▸ **EXERCISE BRIEF**: Please repeat all of the listing exactly.

▸ **INFORMATION GIVEN**:
────

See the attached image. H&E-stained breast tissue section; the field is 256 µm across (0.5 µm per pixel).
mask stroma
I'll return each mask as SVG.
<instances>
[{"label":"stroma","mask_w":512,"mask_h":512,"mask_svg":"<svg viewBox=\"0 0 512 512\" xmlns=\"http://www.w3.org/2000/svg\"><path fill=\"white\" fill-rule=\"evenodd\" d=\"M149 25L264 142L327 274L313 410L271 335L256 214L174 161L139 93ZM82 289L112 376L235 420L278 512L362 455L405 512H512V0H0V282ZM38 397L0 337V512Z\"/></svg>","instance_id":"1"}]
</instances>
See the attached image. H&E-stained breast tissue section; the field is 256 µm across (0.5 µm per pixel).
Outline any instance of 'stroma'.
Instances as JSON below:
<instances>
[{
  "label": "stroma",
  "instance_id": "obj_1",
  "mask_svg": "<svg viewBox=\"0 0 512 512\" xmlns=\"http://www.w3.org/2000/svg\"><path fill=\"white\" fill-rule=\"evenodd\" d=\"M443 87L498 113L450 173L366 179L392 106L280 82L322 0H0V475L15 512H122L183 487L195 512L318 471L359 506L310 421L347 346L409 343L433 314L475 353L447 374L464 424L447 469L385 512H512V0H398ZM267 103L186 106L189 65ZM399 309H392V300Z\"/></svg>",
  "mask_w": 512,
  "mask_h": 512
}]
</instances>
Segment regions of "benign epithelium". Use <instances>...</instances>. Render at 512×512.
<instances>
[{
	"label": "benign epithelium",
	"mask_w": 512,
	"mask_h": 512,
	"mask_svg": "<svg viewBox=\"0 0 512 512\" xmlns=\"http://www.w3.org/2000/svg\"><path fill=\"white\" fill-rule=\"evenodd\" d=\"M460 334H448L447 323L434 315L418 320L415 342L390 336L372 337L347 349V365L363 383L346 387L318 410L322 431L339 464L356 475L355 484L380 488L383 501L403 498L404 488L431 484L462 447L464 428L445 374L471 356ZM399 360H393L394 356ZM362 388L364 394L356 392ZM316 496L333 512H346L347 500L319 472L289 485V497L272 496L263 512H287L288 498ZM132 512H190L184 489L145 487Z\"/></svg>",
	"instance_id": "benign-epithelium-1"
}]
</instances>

────

▸ **RESPONSE TO THE TASK**:
See the attached image. H&E-stained breast tissue section; the field is 256 µm across (0.5 µm per pixel).
mask stroma
I'll return each mask as SVG.
<instances>
[{"label":"stroma","mask_w":512,"mask_h":512,"mask_svg":"<svg viewBox=\"0 0 512 512\" xmlns=\"http://www.w3.org/2000/svg\"><path fill=\"white\" fill-rule=\"evenodd\" d=\"M149 25L264 142L327 274L313 410L271 335L256 214L174 161L139 93ZM82 289L112 376L235 420L278 512L362 455L405 512H512V0H0V282ZM38 397L0 337V512Z\"/></svg>","instance_id":"1"}]
</instances>
See the attached image. H&E-stained breast tissue section; the field is 256 µm across (0.5 µm per pixel).
Outline any instance of 'stroma'.
Instances as JSON below:
<instances>
[{
  "label": "stroma",
  "instance_id": "obj_1",
  "mask_svg": "<svg viewBox=\"0 0 512 512\" xmlns=\"http://www.w3.org/2000/svg\"><path fill=\"white\" fill-rule=\"evenodd\" d=\"M443 87L498 113L450 173L366 179L392 106L280 82L322 0H0V475L15 512H122L183 487L195 512L318 471L359 506L310 421L347 346L409 343L433 314L475 353L447 374L464 424L447 469L385 512H512V0H398ZM267 103L186 106L189 65ZM399 309H392V300Z\"/></svg>",
  "mask_w": 512,
  "mask_h": 512
}]
</instances>
Segment regions of "benign epithelium". Use <instances>...</instances>. Render at 512×512.
<instances>
[{
	"label": "benign epithelium",
	"mask_w": 512,
	"mask_h": 512,
	"mask_svg": "<svg viewBox=\"0 0 512 512\" xmlns=\"http://www.w3.org/2000/svg\"><path fill=\"white\" fill-rule=\"evenodd\" d=\"M460 334H448L447 323L434 315L418 320L415 342L390 336L372 337L347 349V365L363 383L346 387L318 410L322 431L339 464L356 475L355 484L380 488L383 501L403 498L404 488L431 484L462 447L464 428L445 374L471 356ZM399 360H393L394 356ZM362 388L364 394L356 392ZM316 496L333 512H346L347 500L319 472L289 485V497L272 496L263 512H287L288 498ZM132 512H190L184 489L145 487Z\"/></svg>",
	"instance_id": "benign-epithelium-1"
}]
</instances>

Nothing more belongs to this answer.